The input.
================================
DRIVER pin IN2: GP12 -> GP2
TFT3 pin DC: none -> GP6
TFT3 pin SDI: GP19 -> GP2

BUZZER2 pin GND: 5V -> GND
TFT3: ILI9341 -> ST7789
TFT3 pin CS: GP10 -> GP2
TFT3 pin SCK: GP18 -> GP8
================================
Brief. Word for word, repeat each line of the listing.

Written solution.
DRIVER pin IN2: GP12 -> GP2
TFT3 pin DC: none -> GP6
TFT3 pin SDI: GP19 -> GP2

BUZZER2 pin GND: 5V -> GND
TFT3: ILI9341 -> ST7789
TFT3 pin CS: GP10 -> GP2
TFT3 pin SCK: GP18 -> GP8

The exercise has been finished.